TASK GOAL
Going line by line through the entries below, tally those that hold the string "having". Give only the total.

[Before-and-after object lists]
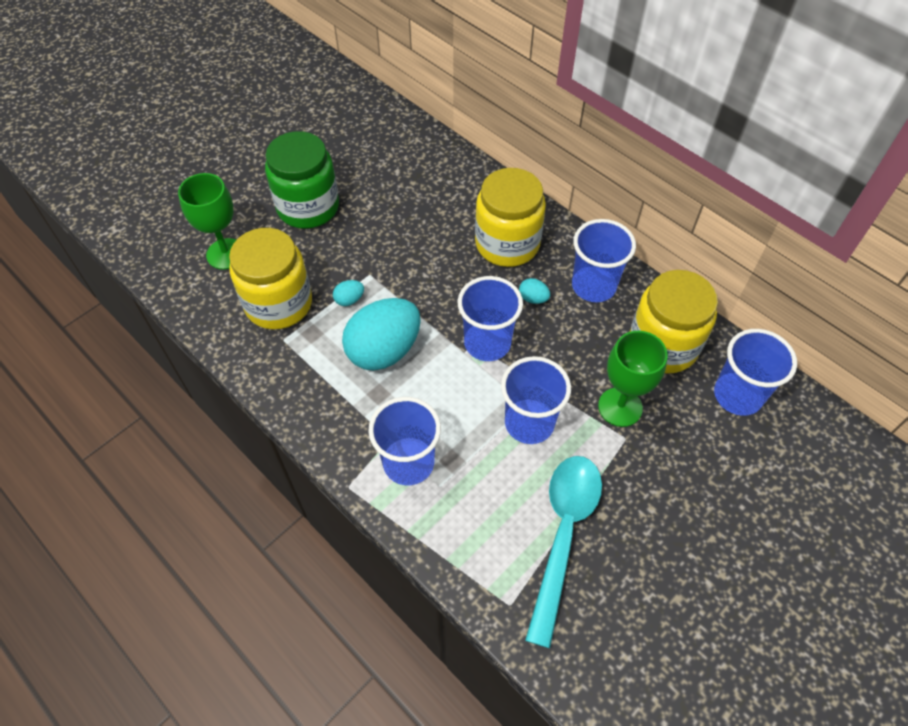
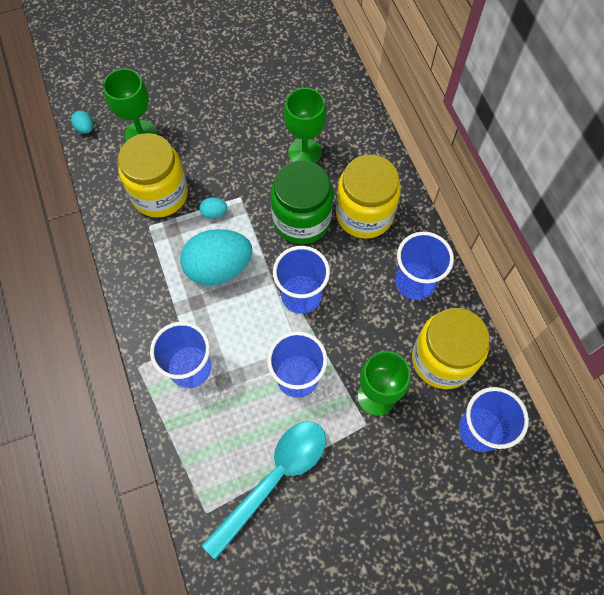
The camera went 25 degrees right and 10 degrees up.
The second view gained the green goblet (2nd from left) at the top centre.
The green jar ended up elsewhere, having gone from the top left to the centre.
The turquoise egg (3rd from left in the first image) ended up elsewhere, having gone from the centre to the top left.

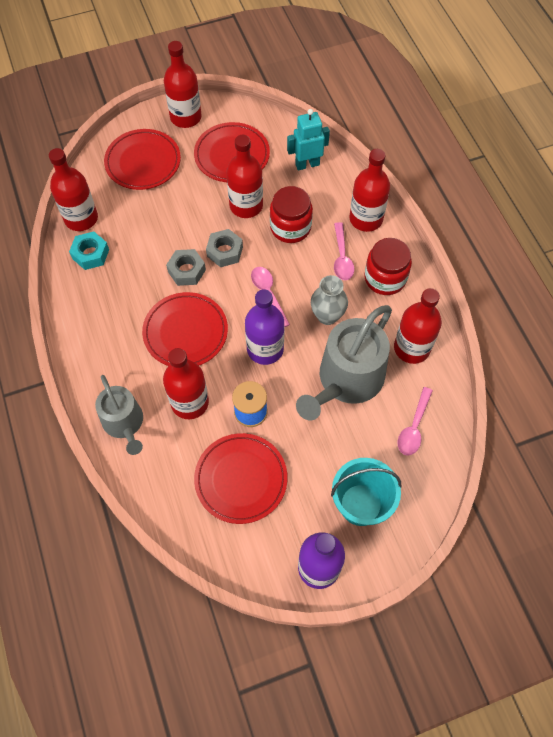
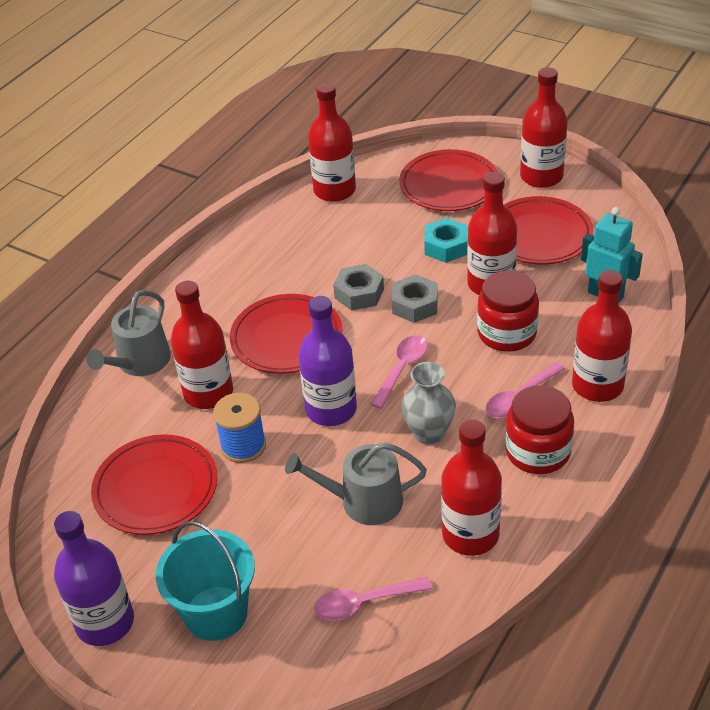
The camera went 55 degrees right and 20 degrees down.
The turquoise nut ended up elsewhere, having gone from the middle left to the centre.
The size of the grey watering can (2nd from left) at the centre changed by a factor of 0.62.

EXPECTED ANSWER
3